WHAT TO PRODUCE: In the records below, the lines between the one holding "(401, 400) = (203, 379): green" and the one holding "(506, 466) = (612, 343): blue", inclusive, are to be transcribed exactly; no pictures are to be included.

(Spatial reasoning data)
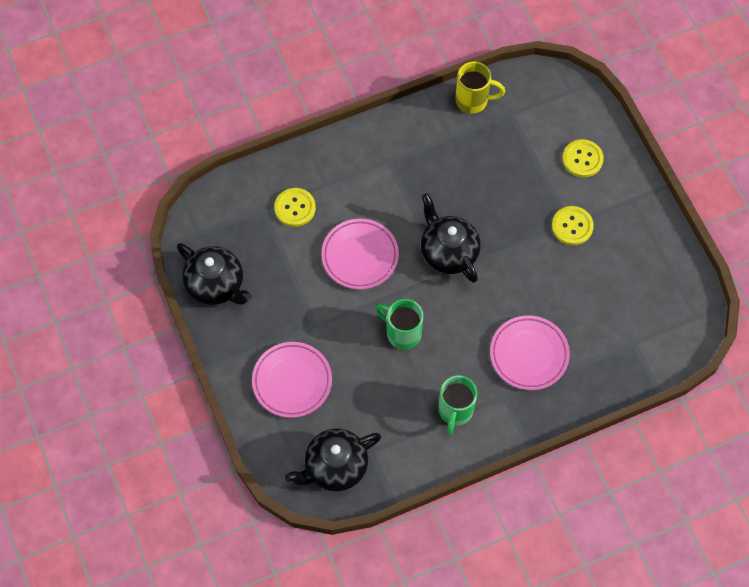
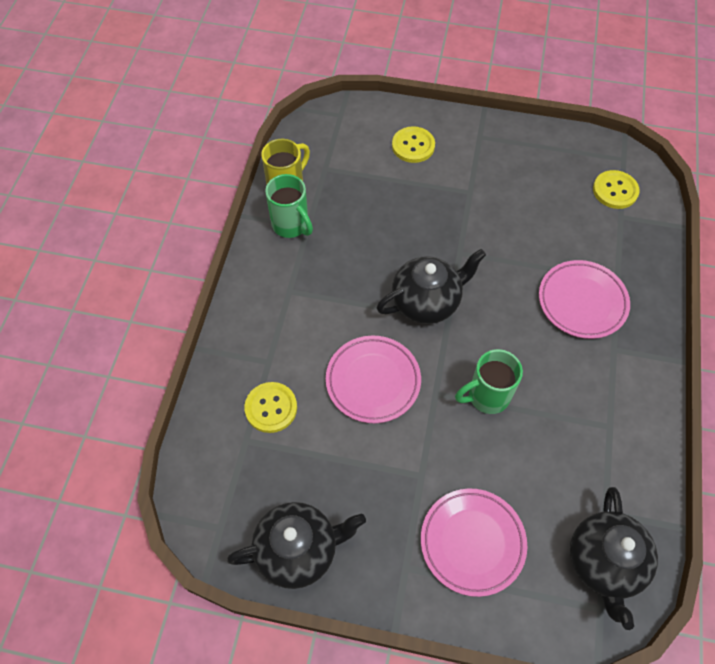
camera: 55 degrees left, 5 degrees down
(448, 252) = (427, 302): black teapot -> black teapot turned 150 degrees clockwise
(455, 411) = (605, 402): green mug -> green mug (291, 225)
(572, 226) = (473, 191): yellow button -> yellow button (615, 191)

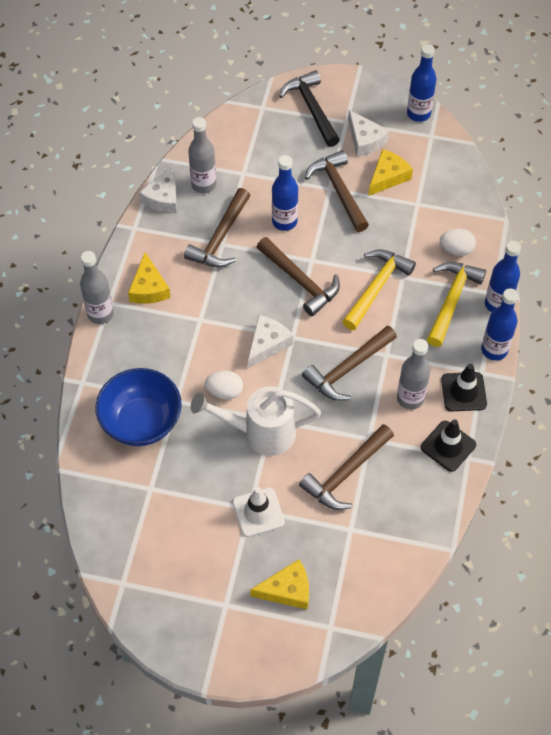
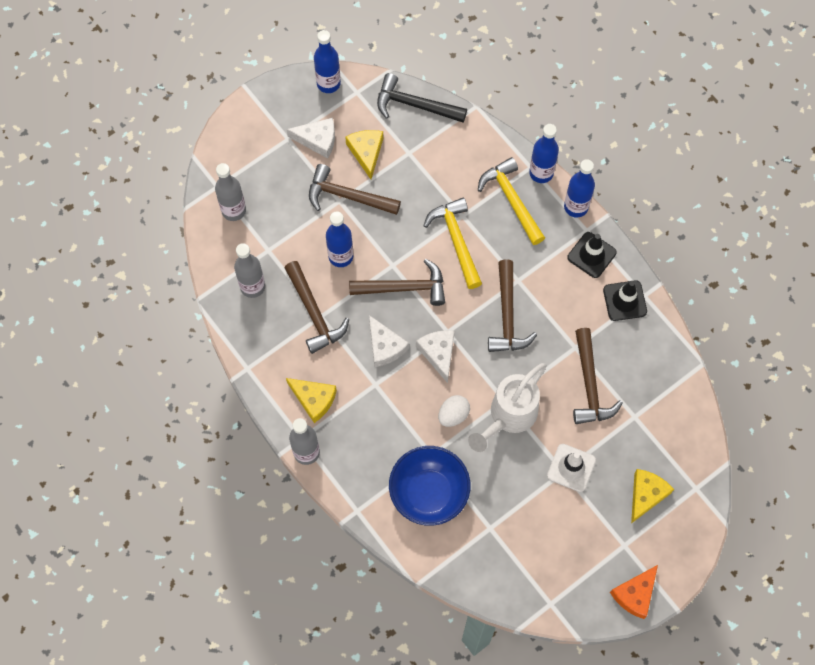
camera: 50 degrees left, 10 degrees up
(163, 197) = (237, 325): white cheese -> white cheese (385, 346)
(188, 646) = (635, 594): none -> orange cheese
(311, 108) = (252, 153): black hammer -> black hammer (414, 105)
(410, 398) = (567, 294): grey bottle -> grey bottle (234, 210)
(456, 249) = (472, 161): white egg -> none

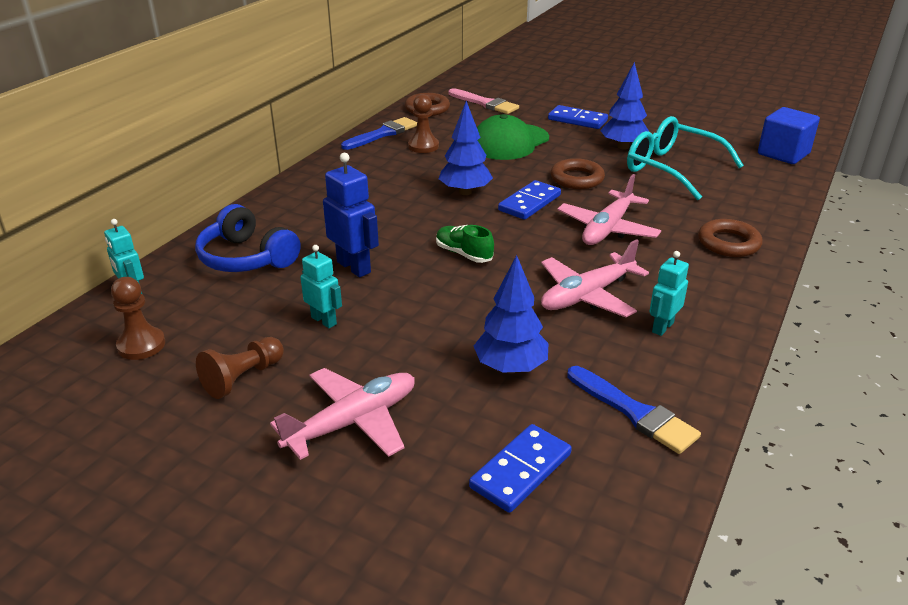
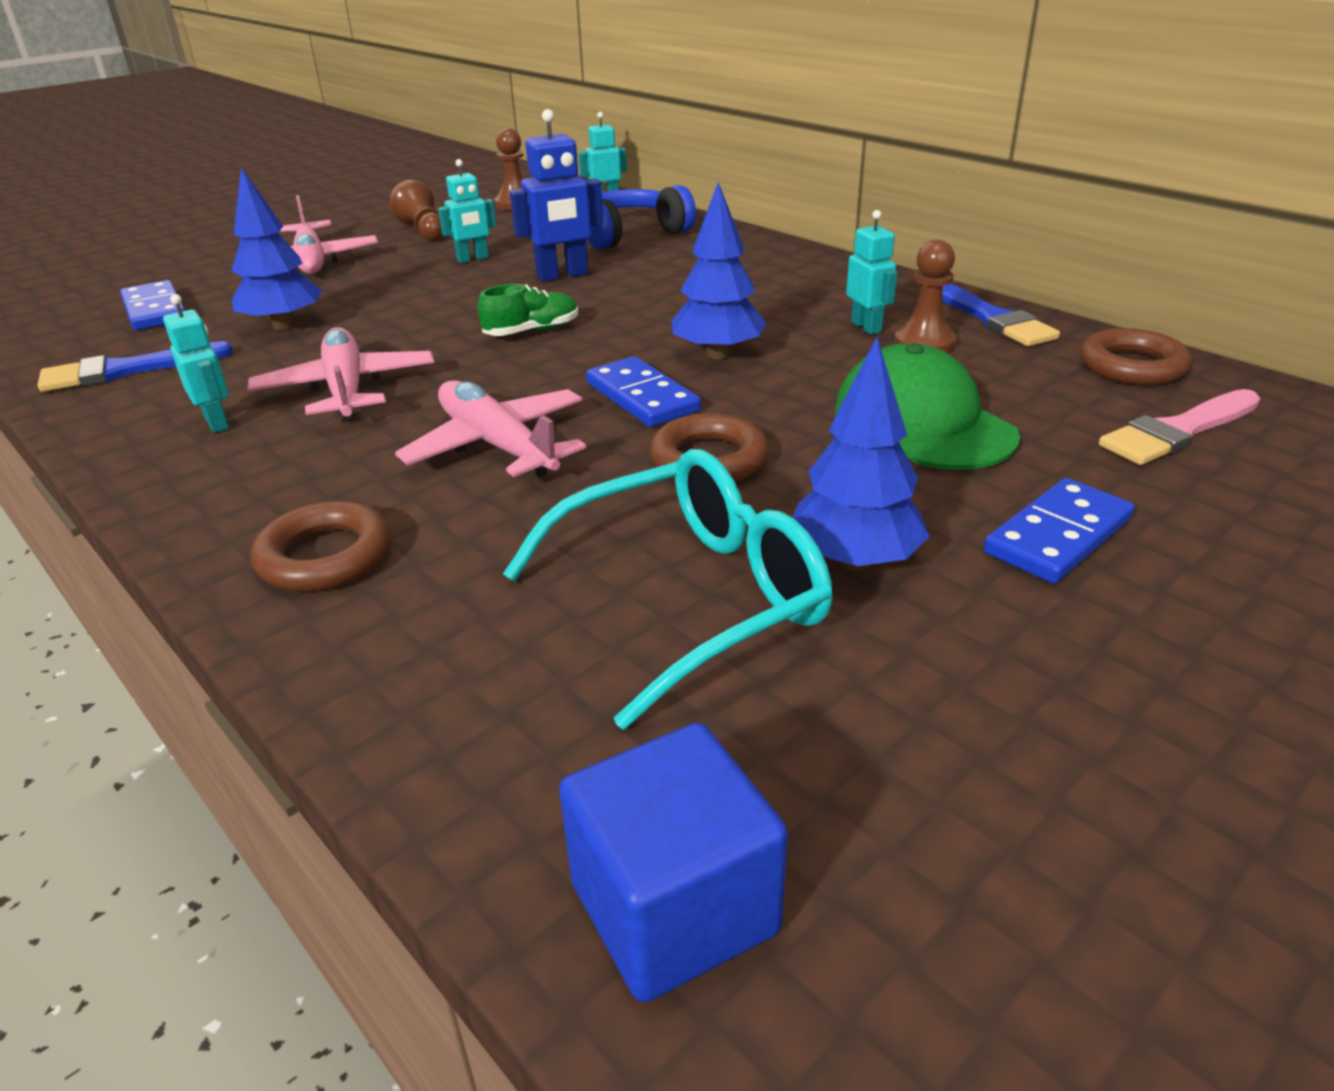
camera: 110 degrees right, 0 degrees up
(408, 160) = (866, 327): none -> turquoise robot

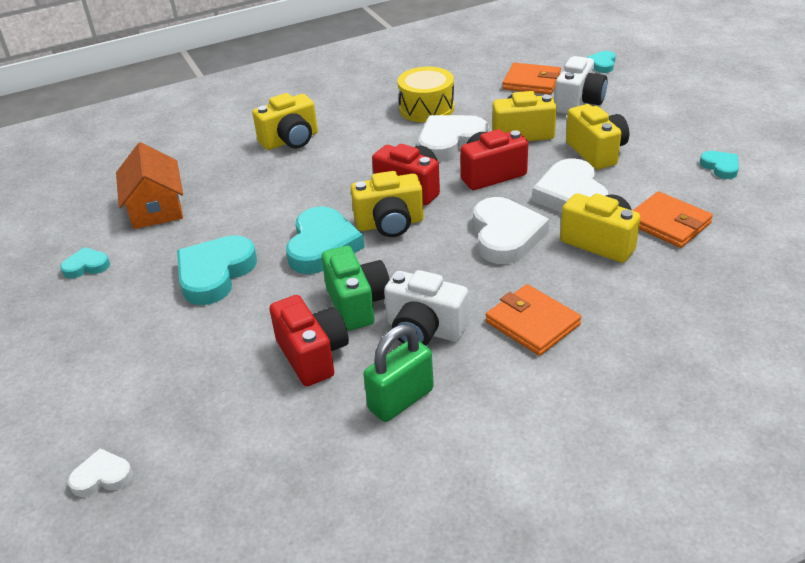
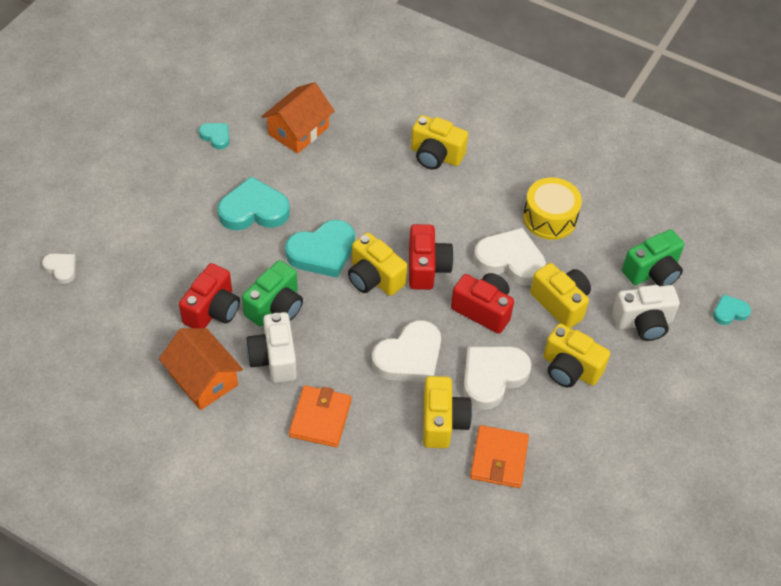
camera: 50 degrees right, 15 degrees up
(401, 400) = (203, 379): green padlock -> orange house
(531, 82) = (652, 272): orange wallet -> green camera
(596, 152) = (570, 369): yellow camera -> yellow camera turned 90 degrees clockwise
(720, 167) = (611, 468): turquoise heart -> none

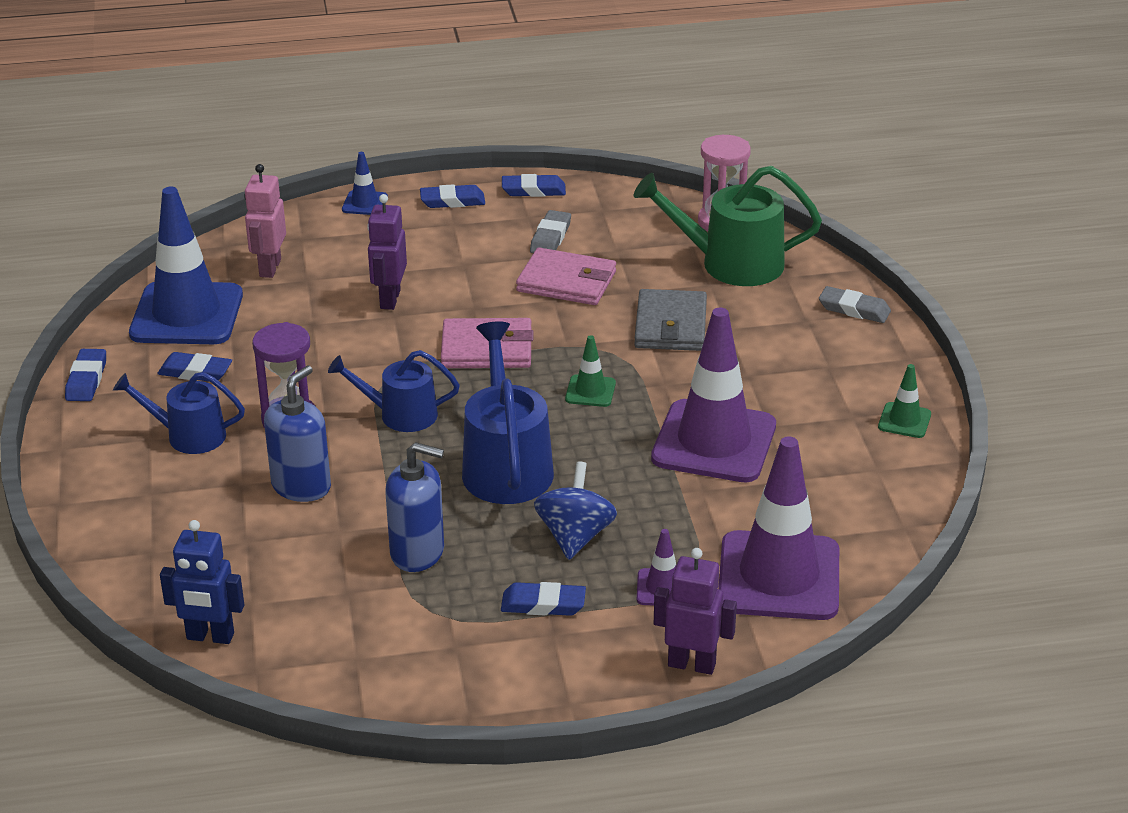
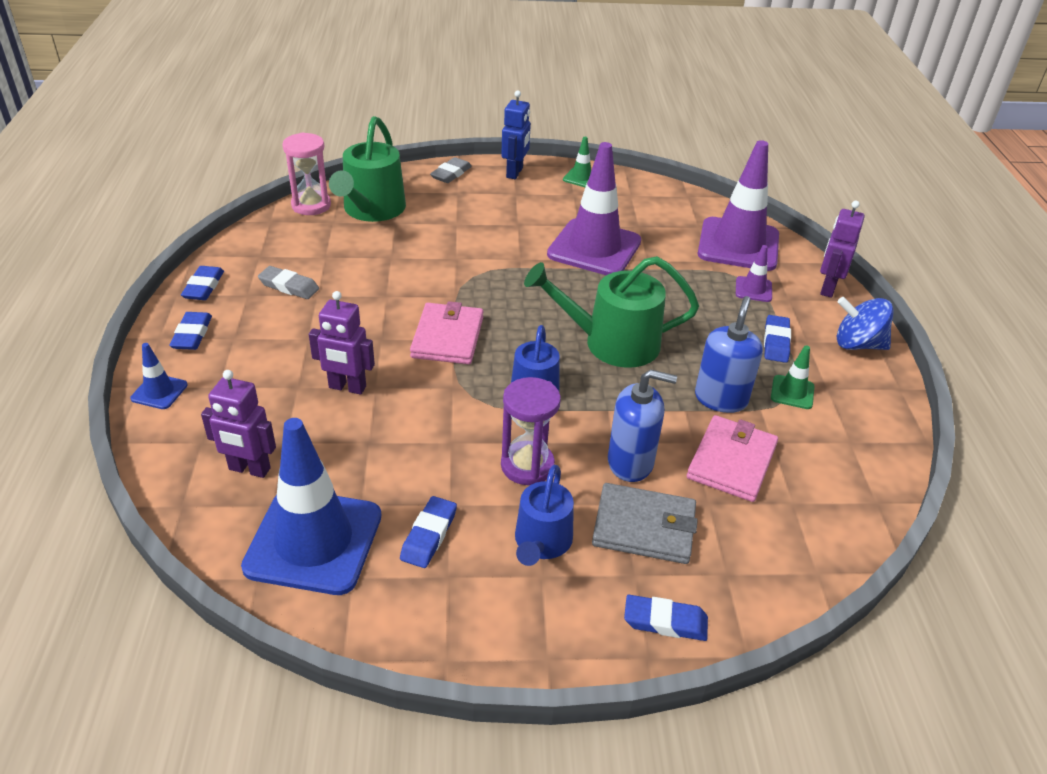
camera: 85 degrees left, 5 degrees up
(86, 379) = (417, 636): blue eraser -> blue eraser (665, 621)
(210, 637) = (840, 531): blue robot -> blue robot (515, 173)
(269, 268) = (249, 469): pink robot -> purple robot
(301, 486) = (630, 462): blue soap dispenser -> blue soap dispenser turned 150 degrees clockwise
(506, 466) = (612, 343): blue watering can -> green watering can
(566, 282) = (363, 286): pink wallet -> pink wallet (732, 461)
(575, 536) = (699, 319): blue spinning top -> blue spinning top (857, 344)
(590, 391) = (521, 292): green traffic cone -> green traffic cone (792, 392)
(670, 325) = (444, 246): grey wallet -> grey wallet (644, 527)

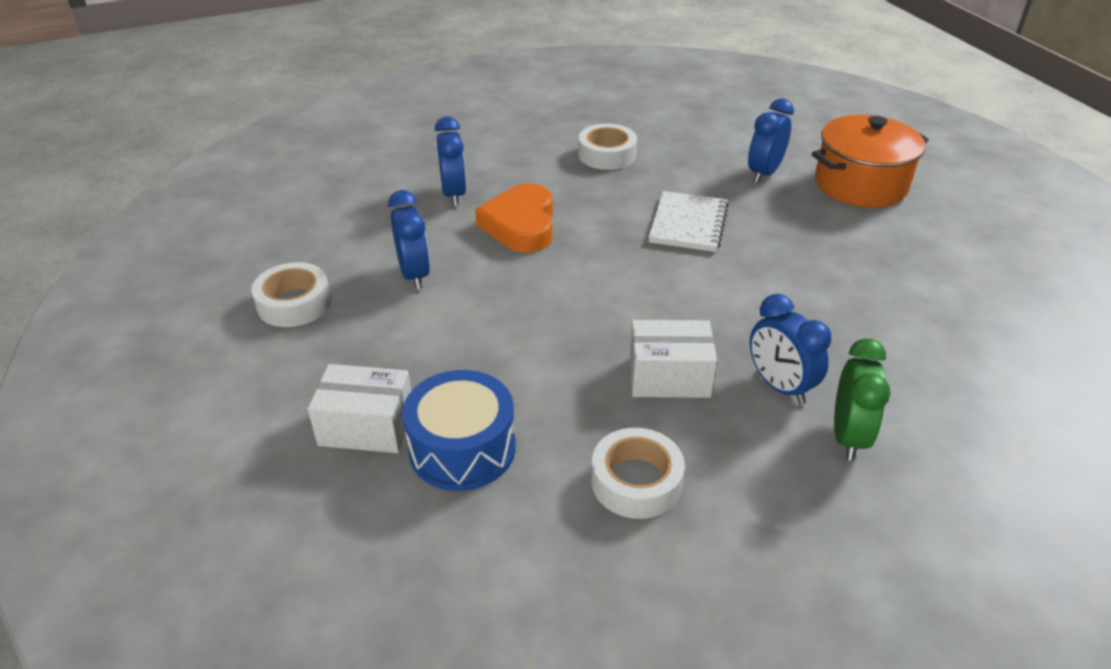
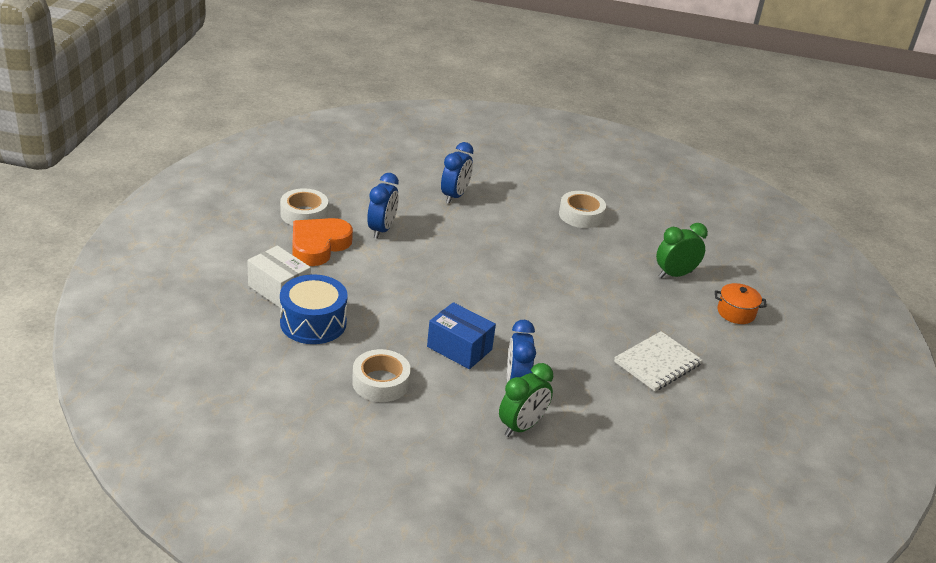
camera: 30 degrees right, 5 degrees down
(521, 225) = (473, 231): orange heart -> orange heart (318, 245)
(669, 376) = (459, 348): white box -> blue box
(688, 224) = (579, 279): white notebook -> white notebook (657, 363)
(764, 173) = (675, 274): blue clock -> green clock
(860, 184) = (736, 313): orange pot -> orange pot, size x0.51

OUTPUT FOR THIS TASK:
(401, 400) = (203, 379): green padlock -> orange house
(531, 82) = (652, 272): orange wallet -> green camera
(596, 152) = (570, 369): yellow camera -> yellow camera turned 90 degrees clockwise
(720, 167) = (611, 468): turquoise heart -> none

camera: 85 degrees left, 5 degrees up
(86, 379) = (417, 636): blue eraser -> blue eraser (665, 621)
(210, 637) = (840, 531): blue robot -> blue robot (515, 173)
(269, 268) = (249, 469): pink robot -> purple robot
(301, 486) = (630, 462): blue soap dispenser -> blue soap dispenser turned 150 degrees clockwise
(506, 466) = (612, 343): blue watering can -> green watering can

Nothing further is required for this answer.